▸ **WHAT YOU HAVE TO DO**
A word-for-word repetition of the records beneath this task is the expected answer.

Revision tracking records:
━━━━

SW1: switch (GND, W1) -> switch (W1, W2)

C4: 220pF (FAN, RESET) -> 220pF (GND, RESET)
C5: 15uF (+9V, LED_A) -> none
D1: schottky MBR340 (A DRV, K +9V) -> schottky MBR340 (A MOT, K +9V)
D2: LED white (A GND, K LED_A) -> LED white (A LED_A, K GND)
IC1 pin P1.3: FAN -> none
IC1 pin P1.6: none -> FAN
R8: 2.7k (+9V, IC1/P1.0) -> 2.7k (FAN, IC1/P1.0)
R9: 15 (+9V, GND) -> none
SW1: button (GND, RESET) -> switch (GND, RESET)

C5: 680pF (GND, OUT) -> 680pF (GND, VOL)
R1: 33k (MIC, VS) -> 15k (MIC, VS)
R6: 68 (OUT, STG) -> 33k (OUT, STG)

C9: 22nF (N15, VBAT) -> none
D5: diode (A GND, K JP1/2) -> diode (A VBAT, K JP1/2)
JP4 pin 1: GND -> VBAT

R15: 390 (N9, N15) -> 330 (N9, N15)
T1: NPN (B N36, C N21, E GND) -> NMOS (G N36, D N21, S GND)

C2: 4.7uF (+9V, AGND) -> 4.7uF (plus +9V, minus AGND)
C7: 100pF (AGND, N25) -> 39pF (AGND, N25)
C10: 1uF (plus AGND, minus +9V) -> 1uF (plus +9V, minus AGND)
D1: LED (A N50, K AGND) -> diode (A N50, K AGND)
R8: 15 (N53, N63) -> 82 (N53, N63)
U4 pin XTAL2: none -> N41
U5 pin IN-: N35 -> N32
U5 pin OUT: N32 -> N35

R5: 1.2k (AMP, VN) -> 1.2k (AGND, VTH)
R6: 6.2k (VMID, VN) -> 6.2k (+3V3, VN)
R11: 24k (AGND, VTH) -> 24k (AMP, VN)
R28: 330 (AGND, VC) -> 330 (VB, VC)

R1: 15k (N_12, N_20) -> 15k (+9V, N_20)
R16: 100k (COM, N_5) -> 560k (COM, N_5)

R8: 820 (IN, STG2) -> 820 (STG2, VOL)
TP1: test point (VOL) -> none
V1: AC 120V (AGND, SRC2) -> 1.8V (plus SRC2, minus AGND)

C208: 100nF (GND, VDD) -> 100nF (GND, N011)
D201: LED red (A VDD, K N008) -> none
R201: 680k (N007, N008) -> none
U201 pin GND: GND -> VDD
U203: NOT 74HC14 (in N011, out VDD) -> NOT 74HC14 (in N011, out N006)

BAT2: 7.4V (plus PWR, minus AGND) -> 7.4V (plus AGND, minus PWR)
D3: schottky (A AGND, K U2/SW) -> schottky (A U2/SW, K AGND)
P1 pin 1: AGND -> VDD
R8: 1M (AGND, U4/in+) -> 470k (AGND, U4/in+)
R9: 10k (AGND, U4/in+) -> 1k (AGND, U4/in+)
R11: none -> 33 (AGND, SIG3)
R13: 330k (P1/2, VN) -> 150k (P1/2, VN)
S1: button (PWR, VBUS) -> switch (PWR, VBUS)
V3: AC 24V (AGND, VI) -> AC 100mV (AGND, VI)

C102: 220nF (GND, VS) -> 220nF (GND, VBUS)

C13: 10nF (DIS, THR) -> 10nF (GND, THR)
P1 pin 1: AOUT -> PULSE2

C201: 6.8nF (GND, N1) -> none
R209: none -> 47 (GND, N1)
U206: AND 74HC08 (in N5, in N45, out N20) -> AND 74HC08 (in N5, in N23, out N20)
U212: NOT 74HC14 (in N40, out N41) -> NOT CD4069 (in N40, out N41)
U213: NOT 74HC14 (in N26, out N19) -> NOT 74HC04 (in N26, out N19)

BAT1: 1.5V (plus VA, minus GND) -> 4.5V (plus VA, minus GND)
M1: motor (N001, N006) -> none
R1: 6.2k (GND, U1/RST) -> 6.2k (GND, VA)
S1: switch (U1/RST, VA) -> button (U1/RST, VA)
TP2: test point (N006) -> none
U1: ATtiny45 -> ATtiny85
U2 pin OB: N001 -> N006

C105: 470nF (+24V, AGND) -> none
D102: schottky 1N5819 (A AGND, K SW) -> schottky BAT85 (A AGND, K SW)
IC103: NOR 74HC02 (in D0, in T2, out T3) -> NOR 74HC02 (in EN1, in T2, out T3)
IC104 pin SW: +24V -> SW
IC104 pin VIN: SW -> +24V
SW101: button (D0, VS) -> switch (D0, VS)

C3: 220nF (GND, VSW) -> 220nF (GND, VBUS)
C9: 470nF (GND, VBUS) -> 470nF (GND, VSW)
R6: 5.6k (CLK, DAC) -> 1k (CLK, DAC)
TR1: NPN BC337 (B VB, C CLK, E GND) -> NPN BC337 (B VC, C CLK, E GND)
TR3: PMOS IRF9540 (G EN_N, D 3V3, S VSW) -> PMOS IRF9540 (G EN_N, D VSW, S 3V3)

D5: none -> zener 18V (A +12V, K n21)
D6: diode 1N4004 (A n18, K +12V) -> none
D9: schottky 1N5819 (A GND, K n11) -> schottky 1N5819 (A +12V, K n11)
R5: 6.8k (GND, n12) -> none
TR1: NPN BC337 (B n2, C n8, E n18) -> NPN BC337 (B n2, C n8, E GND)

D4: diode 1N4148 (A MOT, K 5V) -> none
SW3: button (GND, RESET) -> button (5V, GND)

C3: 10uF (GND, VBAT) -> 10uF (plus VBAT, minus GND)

━━━━

▸ **TASK OUTPUT**
SW1: switch (GND, W1) -> switch (W1, W2)

C4: 220pF (FAN, RESET) -> 220pF (GND, RESET)
C5: 15uF (+9V, LED_A) -> none
D1: schottky MBR340 (A DRV, K +9V) -> schottky MBR340 (A MOT, K +9V)
D2: LED white (A GND, K LED_A) -> LED white (A LED_A, K GND)
IC1 pin P1.3: FAN -> none
IC1 pin P1.6: none -> FAN
R8: 2.7k (+9V, IC1/P1.0) -> 2.7k (FAN, IC1/P1.0)
R9: 15 (+9V, GND) -> none
SW1: button (GND, RESET) -> switch (GND, RESET)

C5: 680pF (GND, OUT) -> 680pF (GND, VOL)
R1: 33k (MIC, VS) -> 15k (MIC, VS)
R6: 68 (OUT, STG) -> 33k (OUT, STG)

C9: 22nF (N15, VBAT) -> none
D5: diode (A GND, K JP1/2) -> diode (A VBAT, K JP1/2)
JP4 pin 1: GND -> VBAT

R15: 390 (N9, N15) -> 330 (N9, N15)
T1: NPN (B N36, C N21, E GND) -> NMOS (G N36, D N21, S GND)

C2: 4.7uF (+9V, AGND) -> 4.7uF (plus +9V, minus AGND)
C7: 100pF (AGND, N25) -> 39pF (AGND, N25)
C10: 1uF (plus AGND, minus +9V) -> 1uF (plus +9V, minus AGND)
D1: LED (A N50, K AGND) -> diode (A N50, K AGND)
R8: 15 (N53, N63) -> 82 (N53, N63)
U4 pin XTAL2: none -> N41
U5 pin IN-: N35 -> N32
U5 pin OUT: N32 -> N35

R5: 1.2k (AMP, VN) -> 1.2k (AGND, VTH)
R6: 6.2k (VMID, VN) -> 6.2k (+3V3, VN)
R11: 24k (AGND, VTH) -> 24k (AMP, VN)
R28: 330 (AGND, VC) -> 330 (VB, VC)

R1: 15k (N_12, N_20) -> 15k (+9V, N_20)
R16: 100k (COM, N_5) -> 560k (COM, N_5)

R8: 820 (IN, STG2) -> 820 (STG2, VOL)
TP1: test point (VOL) -> none
V1: AC 120V (AGND, SRC2) -> 1.8V (plus SRC2, minus AGND)

C208: 100nF (GND, VDD) -> 100nF (GND, N011)
D201: LED red (A VDD, K N008) -> none
R201: 680k (N007, N008) -> none
U201 pin GND: GND -> VDD
U203: NOT 74HC14 (in N011, out VDD) -> NOT 74HC14 (in N011, out N006)

BAT2: 7.4V (plus PWR, minus AGND) -> 7.4V (plus AGND, minus PWR)
D3: schottky (A AGND, K U2/SW) -> schottky (A U2/SW, K AGND)
P1 pin 1: AGND -> VDD
R8: 1M (AGND, U4/in+) -> 470k (AGND, U4/in+)
R9: 10k (AGND, U4/in+) -> 1k (AGND, U4/in+)
R11: none -> 33 (AGND, SIG3)
R13: 330k (P1/2, VN) -> 150k (P1/2, VN)
S1: button (PWR, VBUS) -> switch (PWR, VBUS)
V3: AC 24V (AGND, VI) -> AC 100mV (AGND, VI)

C102: 220nF (GND, VS) -> 220nF (GND, VBUS)

C13: 10nF (DIS, THR) -> 10nF (GND, THR)
P1 pin 1: AOUT -> PULSE2

C201: 6.8nF (GND, N1) -> none
R209: none -> 47 (GND, N1)
U206: AND 74HC08 (in N5, in N45, out N20) -> AND 74HC08 (in N5, in N23, out N20)
U212: NOT 74HC14 (in N40, out N41) -> NOT CD4069 (in N40, out N41)
U213: NOT 74HC14 (in N26, out N19) -> NOT 74HC04 (in N26, out N19)

BAT1: 1.5V (plus VA, minus GND) -> 4.5V (plus VA, minus GND)
M1: motor (N001, N006) -> none
R1: 6.2k (GND, U1/RST) -> 6.2k (GND, VA)
S1: switch (U1/RST, VA) -> button (U1/RST, VA)
TP2: test point (N006) -> none
U1: ATtiny45 -> ATtiny85
U2 pin OB: N001 -> N006

C105: 470nF (+24V, AGND) -> none
D102: schottky 1N5819 (A AGND, K SW) -> schottky BAT85 (A AGND, K SW)
IC103: NOR 74HC02 (in D0, in T2, out T3) -> NOR 74HC02 (in EN1, in T2, out T3)
IC104 pin SW: +24V -> SW
IC104 pin VIN: SW -> +24V
SW101: button (D0, VS) -> switch (D0, VS)

C3: 220nF (GND, VSW) -> 220nF (GND, VBUS)
C9: 470nF (GND, VBUS) -> 470nF (GND, VSW)
R6: 5.6k (CLK, DAC) -> 1k (CLK, DAC)
TR1: NPN BC337 (B VB, C CLK, E GND) -> NPN BC337 (B VC, C CLK, E GND)
TR3: PMOS IRF9540 (G EN_N, D 3V3, S VSW) -> PMOS IRF9540 (G EN_N, D VSW, S 3V3)

D5: none -> zener 18V (A +12V, K n21)
D6: diode 1N4004 (A n18, K +12V) -> none
D9: schottky 1N5819 (A GND, K n11) -> schottky 1N5819 (A +12V, K n11)
R5: 6.8k (GND, n12) -> none
TR1: NPN BC337 (B n2, C n8, E n18) -> NPN BC337 (B n2, C n8, E GND)

D4: diode 1N4148 (A MOT, K 5V) -> none
SW3: button (GND, RESET) -> button (5V, GND)

C3: 10uF (GND, VBAT) -> 10uF (plus VBAT, minus GND)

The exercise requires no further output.